---------- Given records ----------

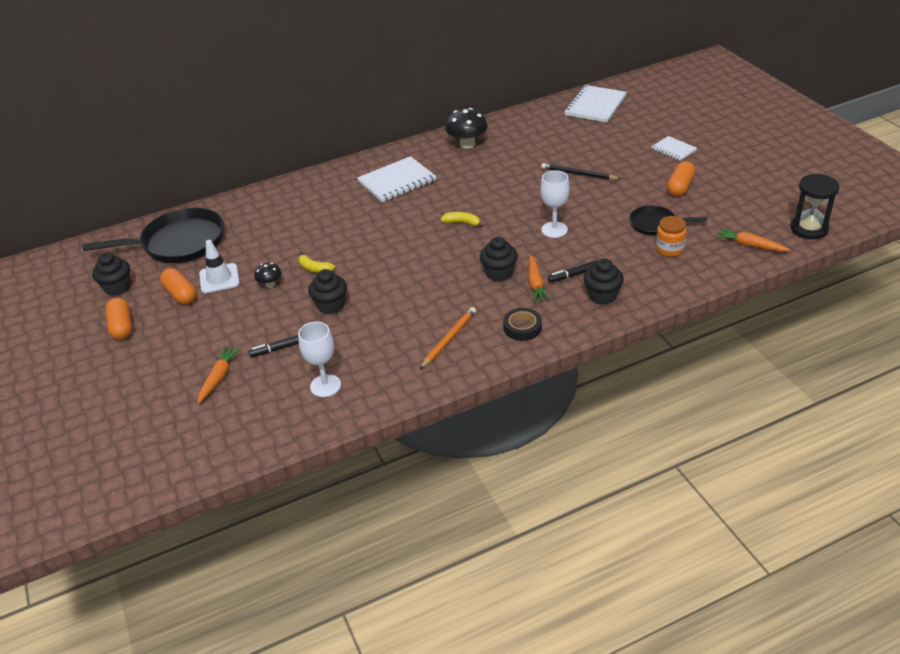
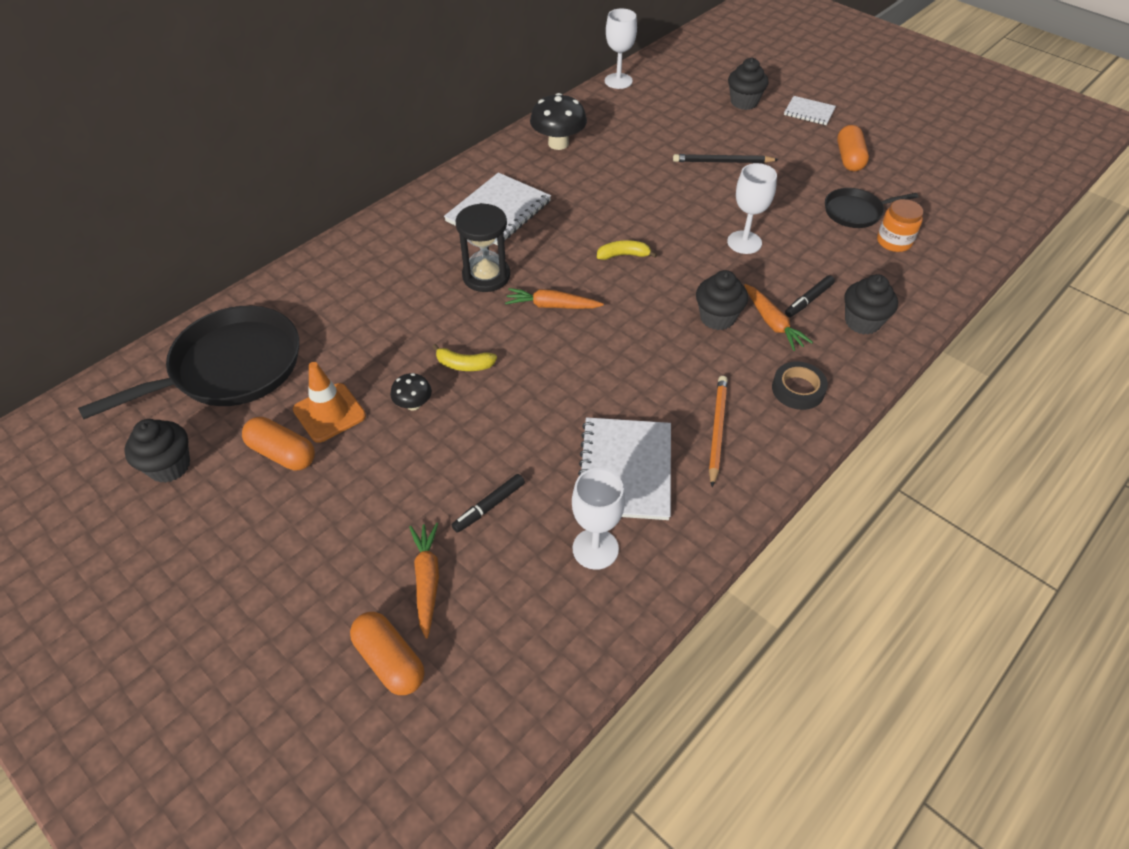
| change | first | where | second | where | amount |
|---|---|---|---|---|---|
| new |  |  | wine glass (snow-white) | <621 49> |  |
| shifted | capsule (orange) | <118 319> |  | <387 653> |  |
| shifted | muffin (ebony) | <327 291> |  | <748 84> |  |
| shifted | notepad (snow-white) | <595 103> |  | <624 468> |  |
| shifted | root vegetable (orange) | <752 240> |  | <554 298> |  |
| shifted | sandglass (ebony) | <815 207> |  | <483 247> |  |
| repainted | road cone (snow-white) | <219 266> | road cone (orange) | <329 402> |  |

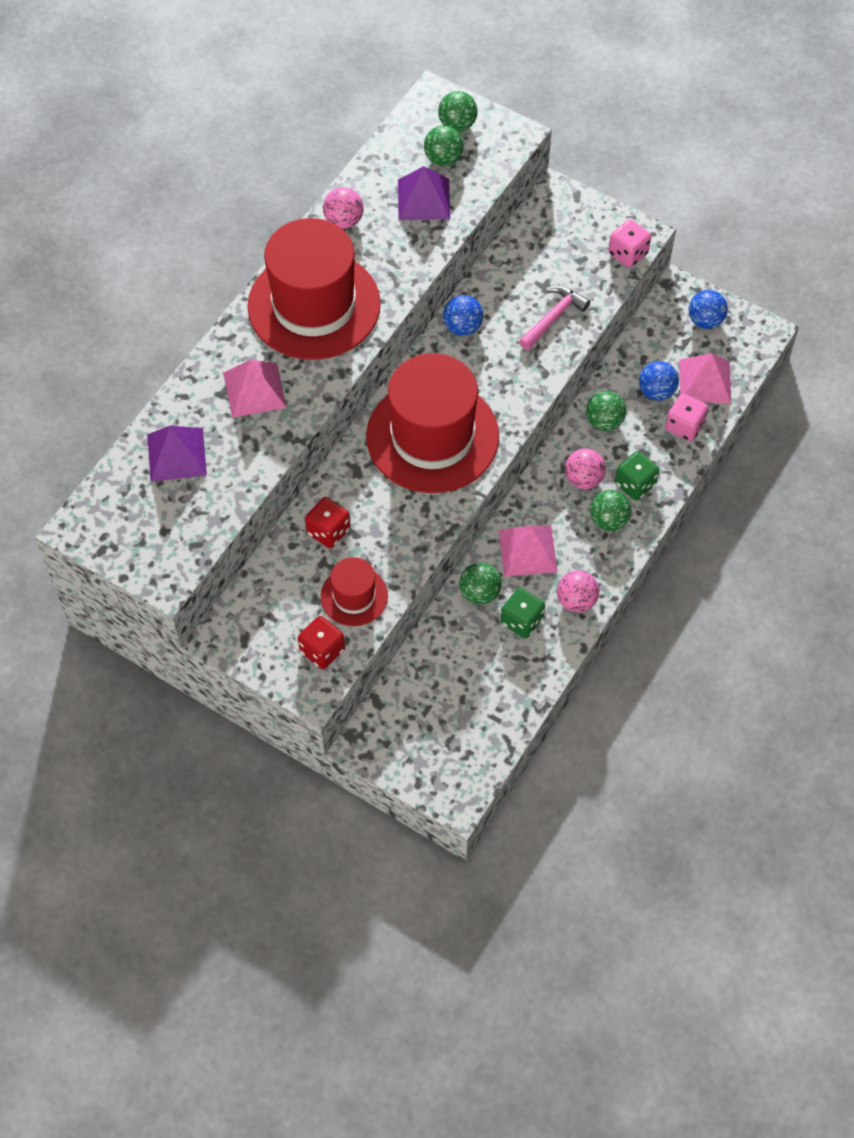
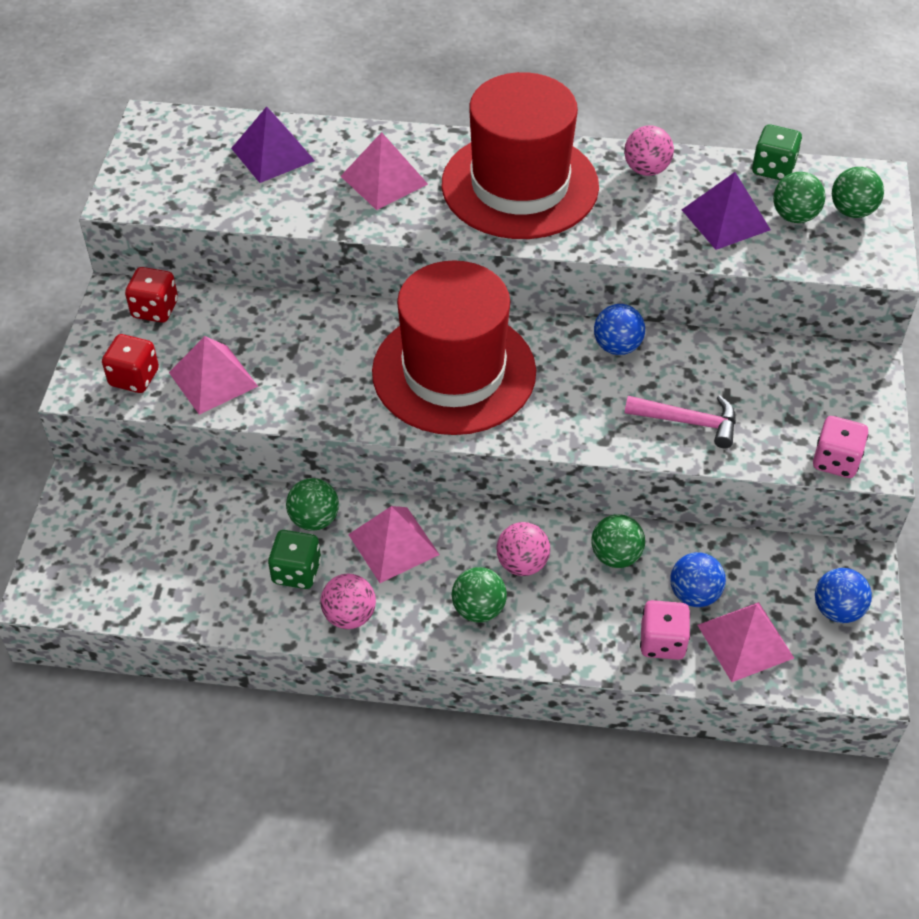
| change | first | where | second | where | amount |
|---|---|---|---|---|---|
| shifted | die (scarlet) | <328 522> |  | <151 295> |  |
| shifted | die (leaf-green) | <637 475> |  | <777 152> |  |
| swapped | hat (scarlet) | <354 591> | solid pyramid (rose-pink) | <213 375> |  |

----------

Would you reproduce the listing above exactly, without any of its images?

| change | first | where | second | where | amount |
|---|---|---|---|---|---|
| new |  |  | wine glass (snow-white) | <621 49> |  |
| shifted | capsule (orange) | <118 319> |  | <387 653> |  |
| shifted | muffin (ebony) | <327 291> |  | <748 84> |  |
| shifted | notepad (snow-white) | <595 103> |  | <624 468> |  |
| shifted | root vegetable (orange) | <752 240> |  | <554 298> |  |
| shifted | sandglass (ebony) | <815 207> |  | <483 247> |  |
| repainted | road cone (snow-white) | <219 266> | road cone (orange) | <329 402> |  |

| change | first | where | second | where | amount |
|---|---|---|---|---|---|
| shifted | die (scarlet) | <328 522> |  | <151 295> |  |
| shifted | die (leaf-green) | <637 475> |  | <777 152> |  |
| swapped | hat (scarlet) | <354 591> | solid pyramid (rose-pink) | <213 375> |  |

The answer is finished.